MATERIALS PROVIDED:
──────────
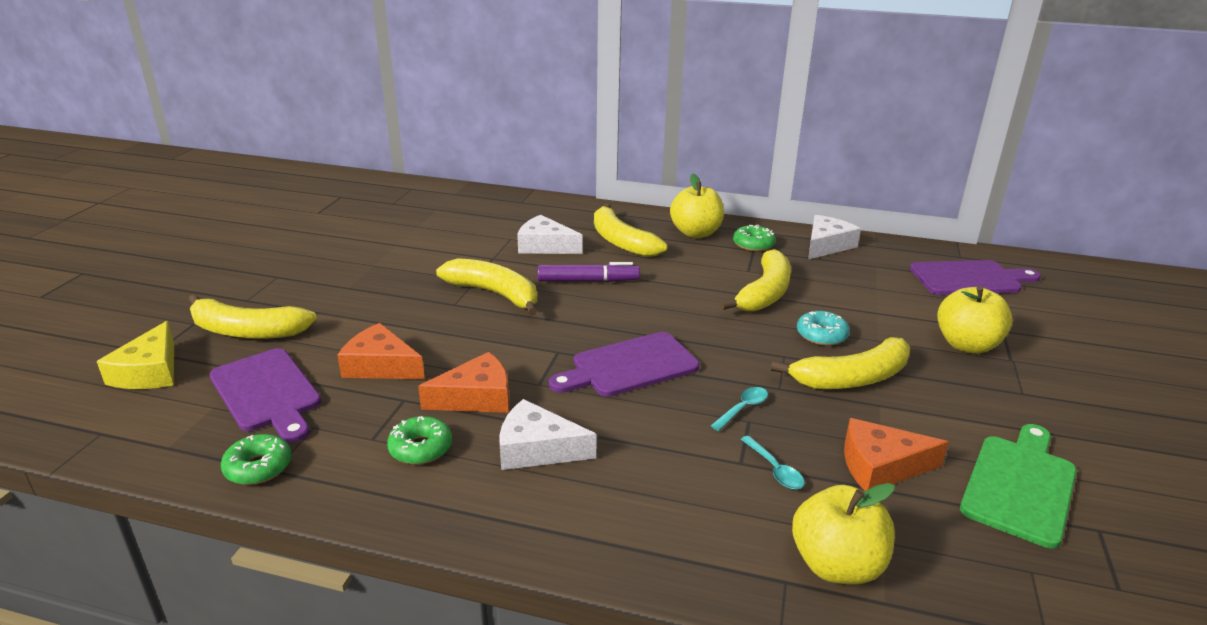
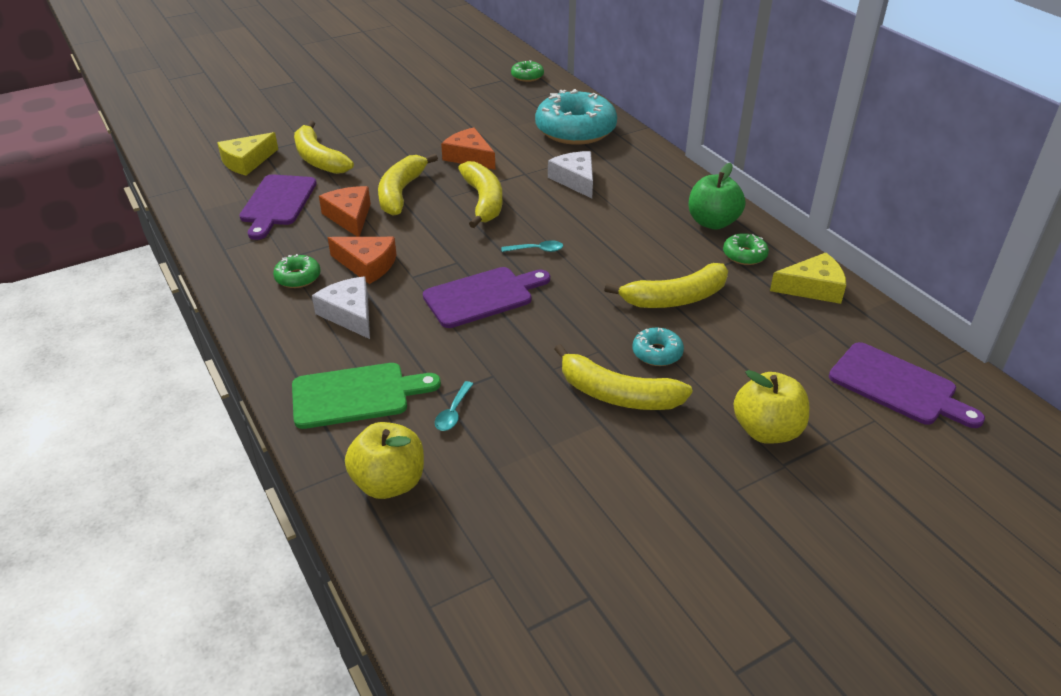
camera: 45 degrees right, 10 degrees up
(258, 467) = (220, 243): green donut -> green donut (527, 76)
(479, 211) = (575, 130): none -> turquoise donut
(588, 281) = (560, 222): purple marker -> none
(621, 241) = (638, 202): yellow banana -> yellow banana (401, 192)
(629, 366) = (482, 296): purple cutting board -> purple cutting board turned 135 degrees clockwise
(696, 233) = (712, 222): yellow apple -> green apple
(743, 408) = (503, 366): turquoise spoon -> turquoise spoon (537, 250)
(826, 245) = (812, 288): white cheese -> yellow cheese
(881, 466) = (522, 456): orange cheese -> orange cheese (469, 157)
(1020, 485) = (593, 535): green cutting board -> green cutting board (356, 395)

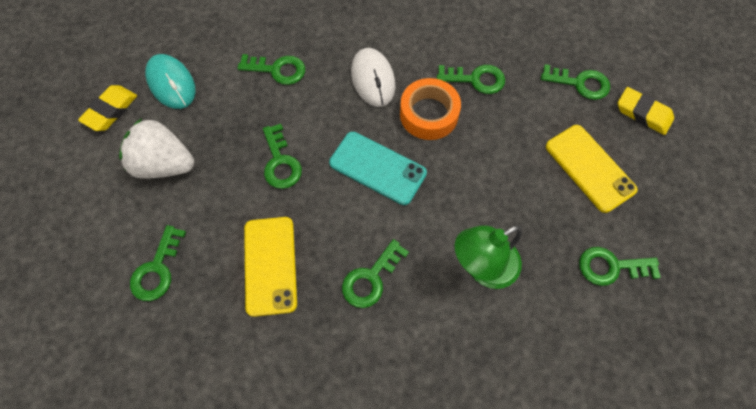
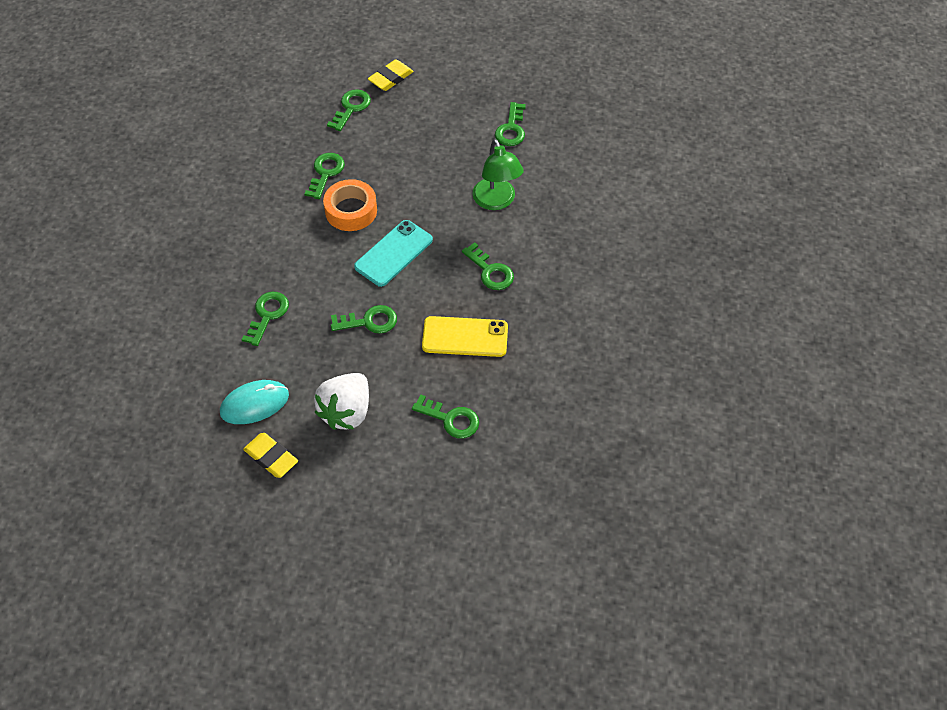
camera: 80 degrees left, 10 degrees down
(373, 79) = (302, 244): white mouse -> none
(590, 168) = (429, 121): yellow phone -> none

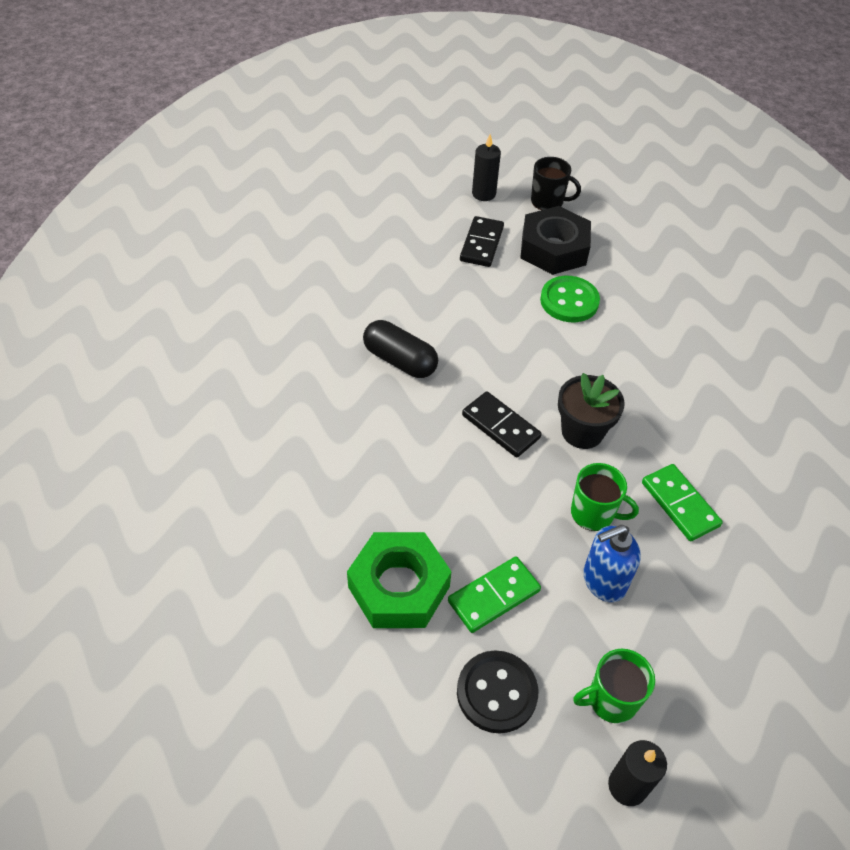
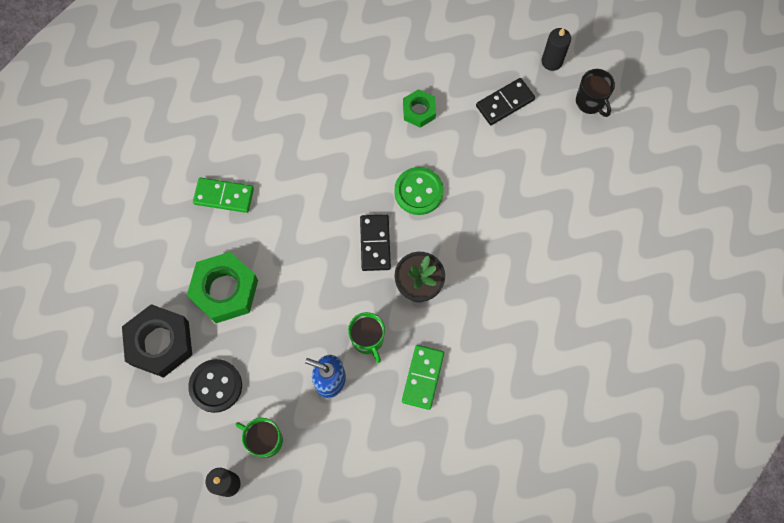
camera: 45 degrees right, 20 degrees up
(400, 360) = (363, 151): black capsule -> none
(414, 296) = (419, 111): none -> green nut
(493, 596) = (266, 337): green domino -> green domino (224, 196)
(554, 249) = (550, 144): black nut -> black nut (160, 343)
(569, 301) = (514, 192): green button -> green button (418, 192)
──────────
DIRECTIONS: Restate the records above exactly, less any pictures.

ANSWER SPACE:
camera: 45 degrees right, 10 degrees up
(258, 467) = (220, 243): green donut -> green donut (527, 76)
(479, 211) = (575, 130): none -> turquoise donut
(588, 281) = (560, 222): purple marker -> none
(621, 241) = (638, 202): yellow banana -> yellow banana (401, 192)
(629, 366) = (482, 296): purple cutting board -> purple cutting board turned 135 degrees clockwise
(696, 233) = (712, 222): yellow apple -> green apple
(743, 408) = (503, 366): turquoise spoon -> turquoise spoon (537, 250)
(826, 245) = (812, 288): white cheese -> yellow cheese
(881, 466) = (522, 456): orange cheese -> orange cheese (469, 157)
(1020, 485) = (593, 535): green cutting board -> green cutting board (356, 395)

camera: 80 degrees left, 10 degrees down
(373, 79) = (302, 244): white mouse -> none
(590, 168) = (429, 121): yellow phone -> none

camera: 45 degrees right, 20 degrees up
(400, 360) = (363, 151): black capsule -> none
(414, 296) = (419, 111): none -> green nut
(493, 596) = (266, 337): green domino -> green domino (224, 196)
(554, 249) = (550, 144): black nut -> black nut (160, 343)
(569, 301) = (514, 192): green button -> green button (418, 192)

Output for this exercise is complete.